• Task to carry out
Your answer should be the exact lines of the data below from the one containing "red hammer: 0 -> 1" through the one containing "purple gift: 4 -> 0"; please include nothing else.

• Given data
══════

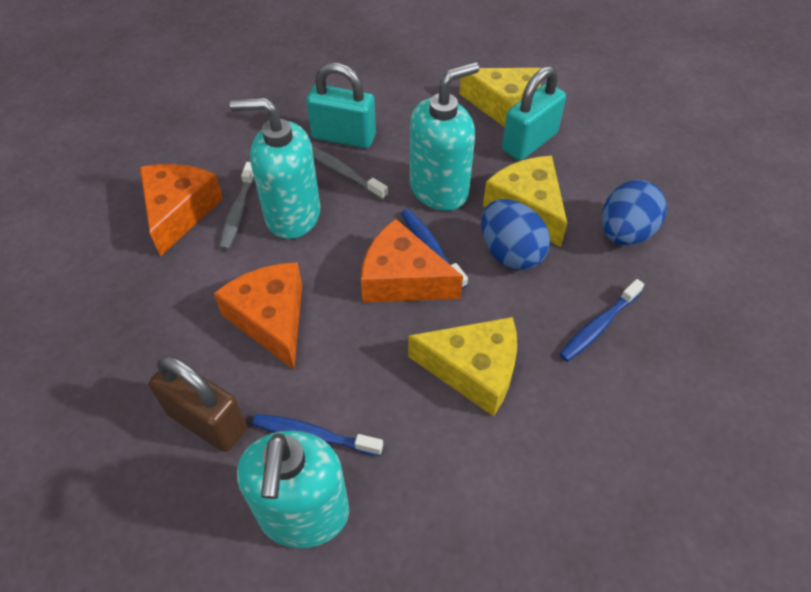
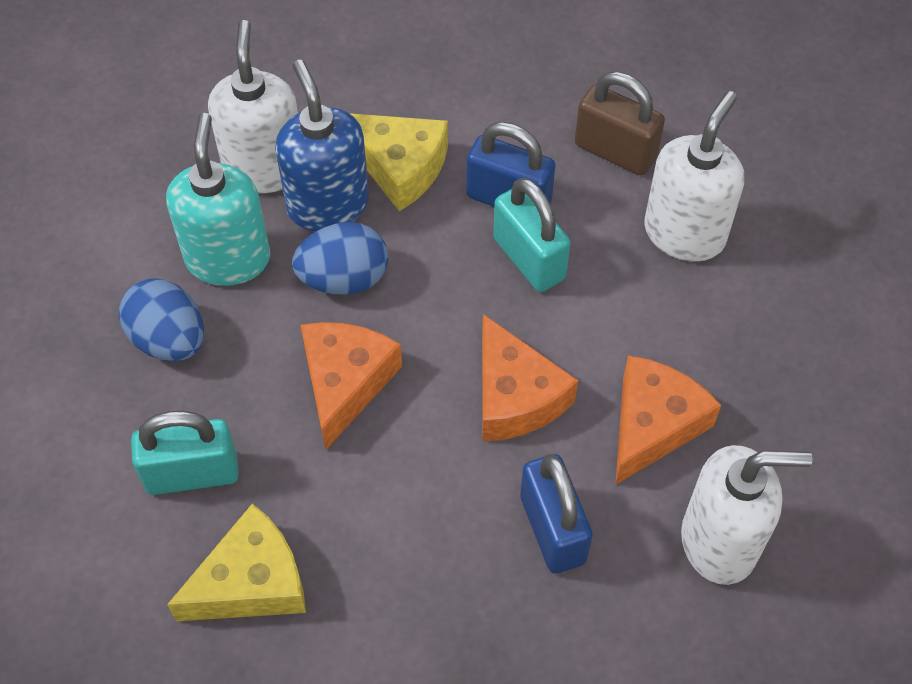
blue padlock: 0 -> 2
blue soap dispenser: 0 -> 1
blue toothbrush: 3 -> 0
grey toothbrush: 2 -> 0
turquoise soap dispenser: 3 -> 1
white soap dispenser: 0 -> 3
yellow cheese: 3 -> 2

══════

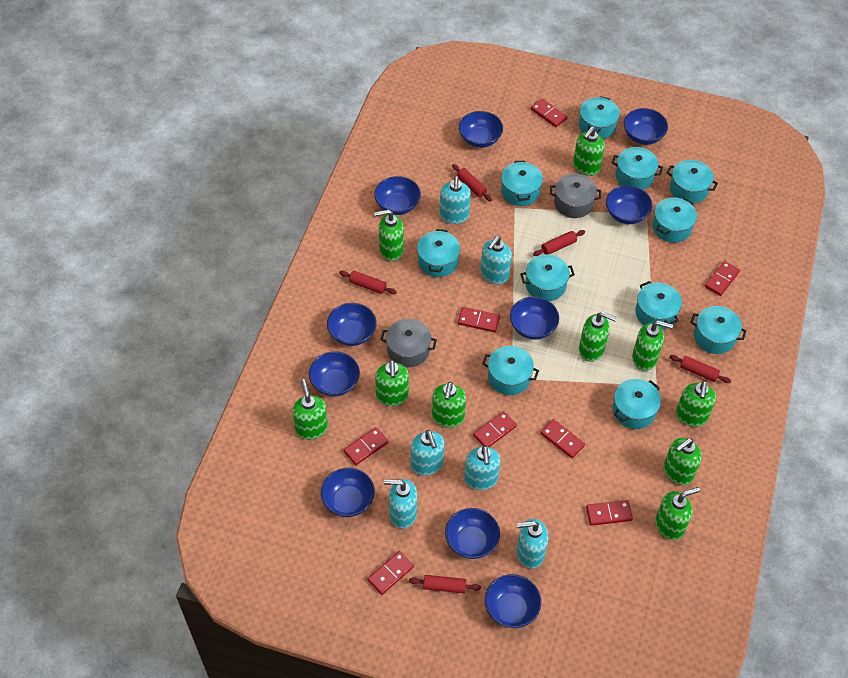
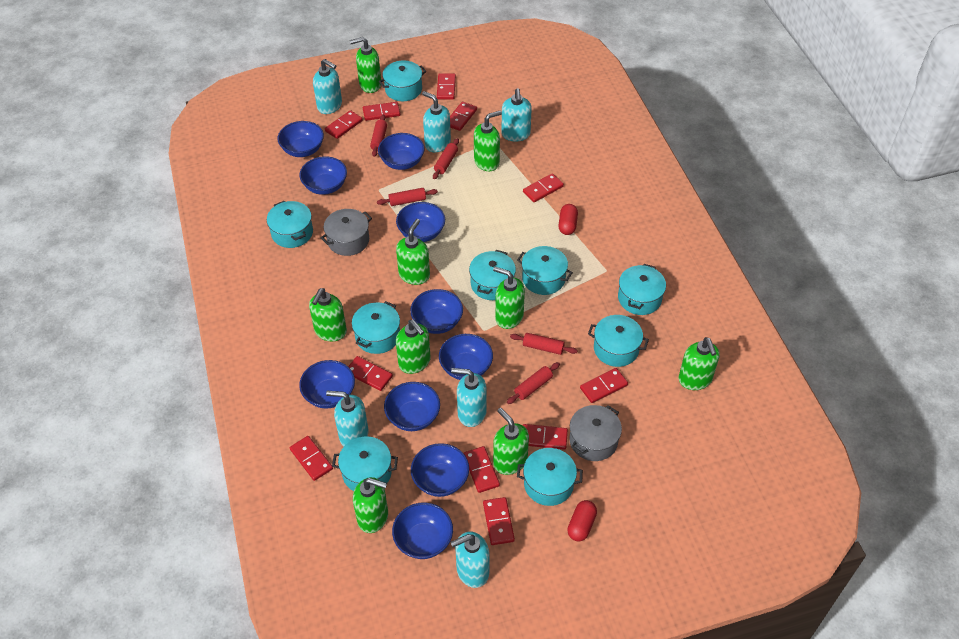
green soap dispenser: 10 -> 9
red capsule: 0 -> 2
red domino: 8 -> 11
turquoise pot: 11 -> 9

══════

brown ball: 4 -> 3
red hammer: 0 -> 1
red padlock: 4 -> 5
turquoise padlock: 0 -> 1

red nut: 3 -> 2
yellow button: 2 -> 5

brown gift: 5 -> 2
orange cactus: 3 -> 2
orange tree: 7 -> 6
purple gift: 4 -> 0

══════

• Answer space
red hammer: 0 -> 1
red padlock: 4 -> 5
turquoise padlock: 0 -> 1

red nut: 3 -> 2
yellow button: 2 -> 5

brown gift: 5 -> 2
orange cactus: 3 -> 2
orange tree: 7 -> 6
purple gift: 4 -> 0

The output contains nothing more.